Object state comparisons:
****************

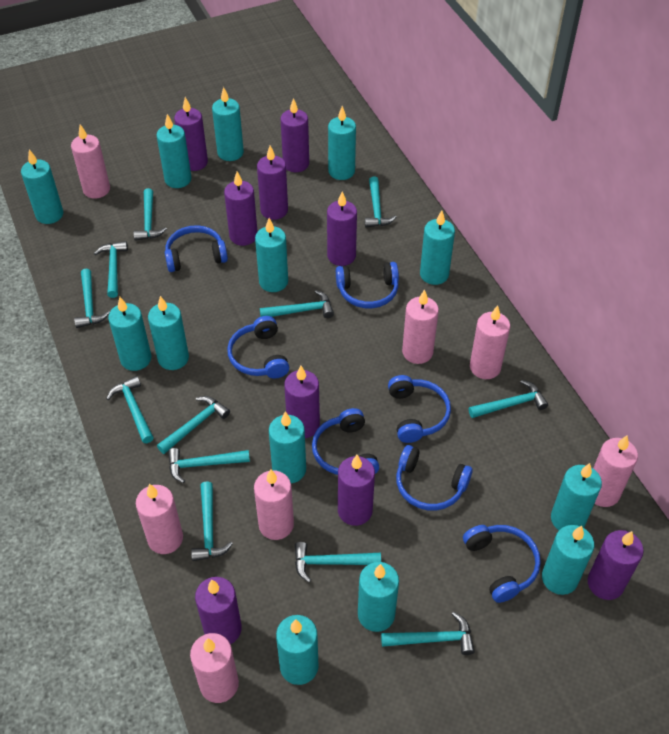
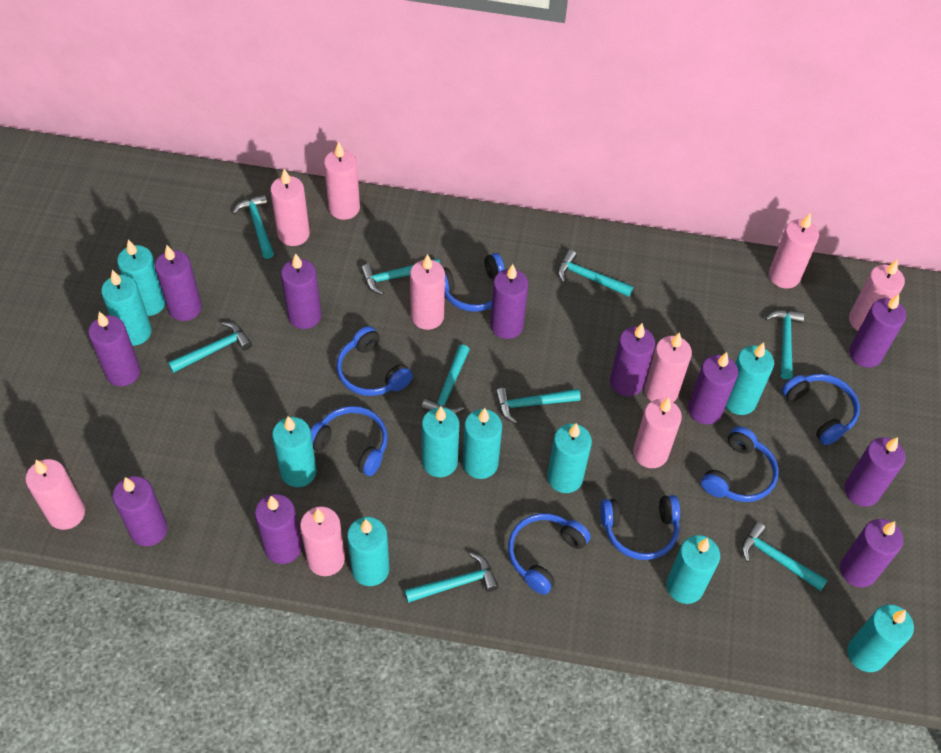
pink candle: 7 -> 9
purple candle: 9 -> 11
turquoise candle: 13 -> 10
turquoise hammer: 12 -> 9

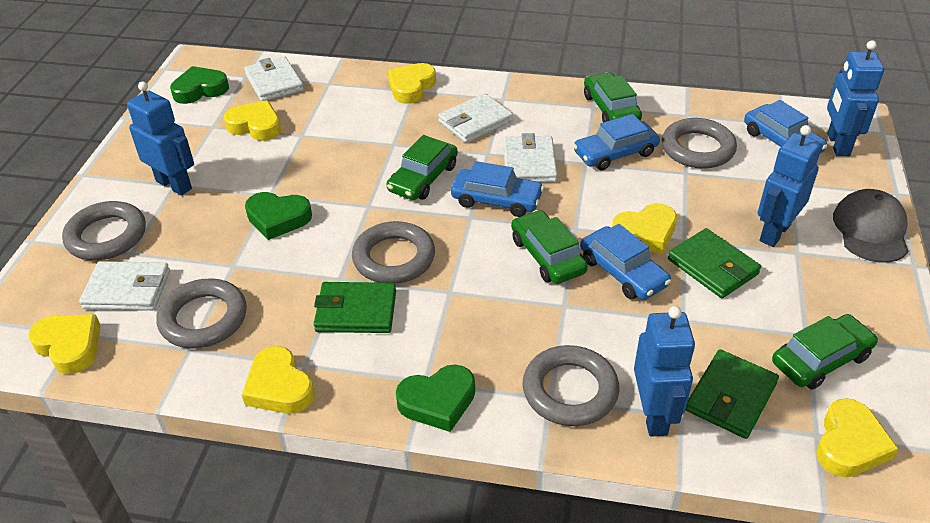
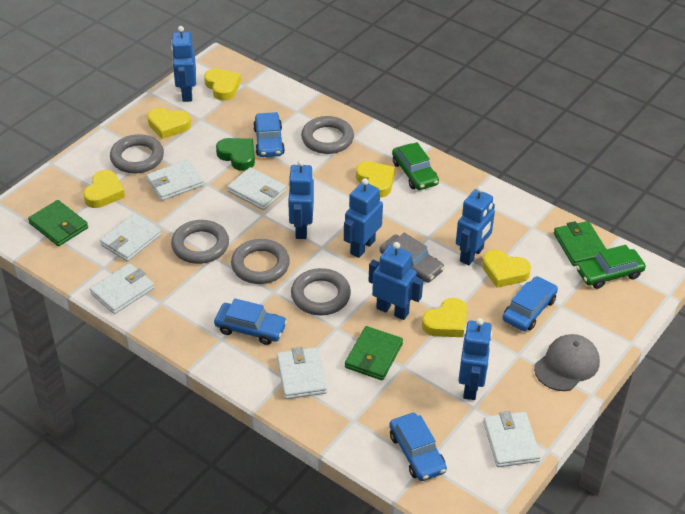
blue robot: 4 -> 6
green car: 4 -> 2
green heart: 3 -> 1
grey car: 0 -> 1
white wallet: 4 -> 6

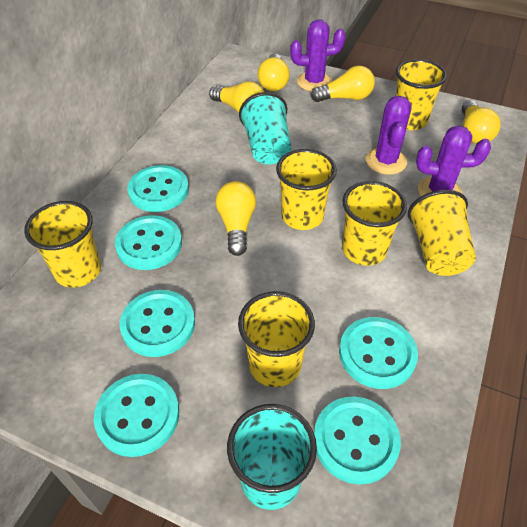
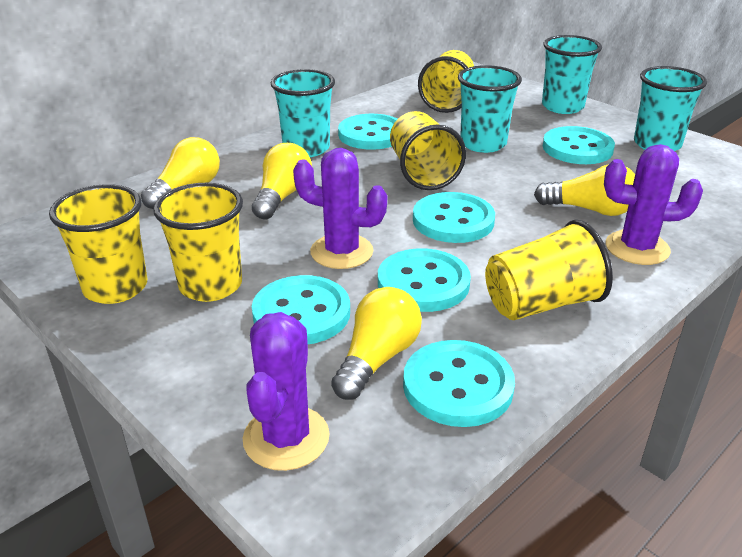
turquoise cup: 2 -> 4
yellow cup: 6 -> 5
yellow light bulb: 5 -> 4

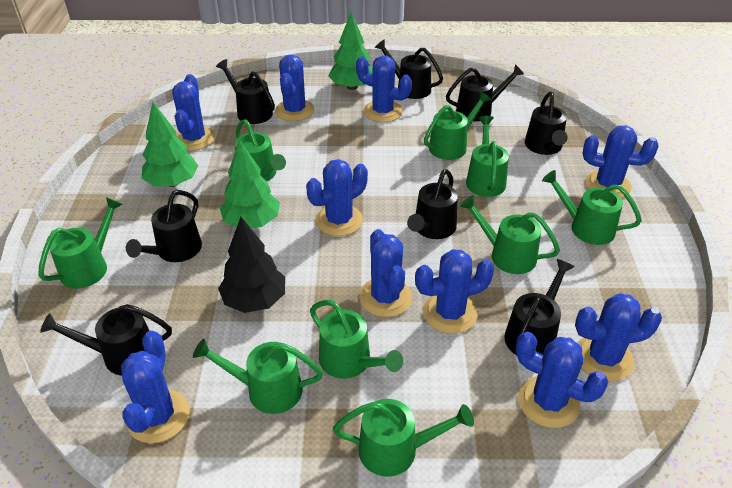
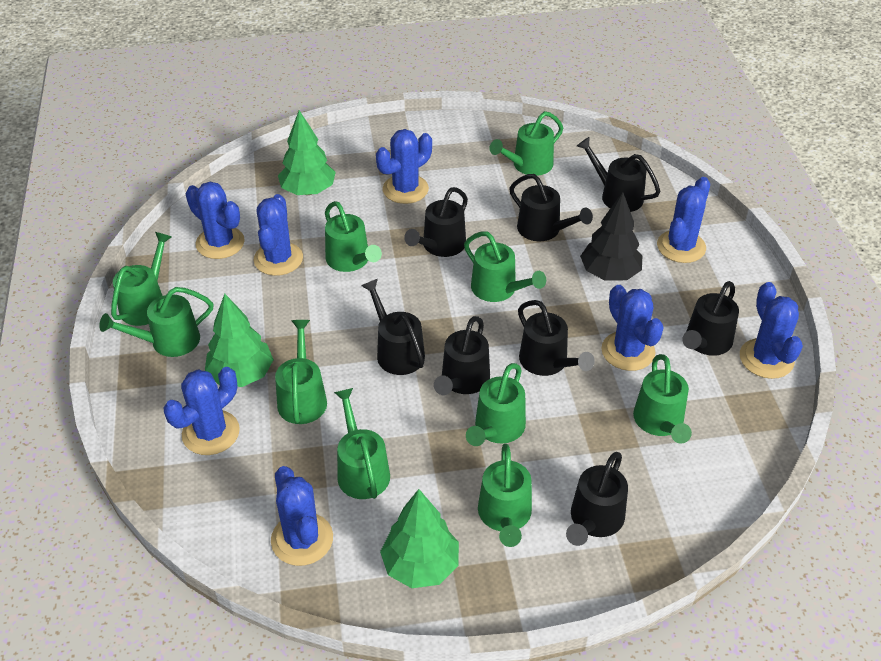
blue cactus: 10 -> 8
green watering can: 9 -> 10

****************

• _TASK TO CARRY OUT_: Print all the entries again exactly as written, but without the pictures.

• _SOLUTION FOR THIS PROBLEM_:
pink candle: 7 -> 9
purple candle: 9 -> 11
turquoise candle: 13 -> 10
turquoise hammer: 12 -> 9

blue robot: 4 -> 6
green car: 4 -> 2
green heart: 3 -> 1
grey car: 0 -> 1
white wallet: 4 -> 6

turquoise cup: 2 -> 4
yellow cup: 6 -> 5
yellow light bulb: 5 -> 4

blue cactus: 10 -> 8
green watering can: 9 -> 10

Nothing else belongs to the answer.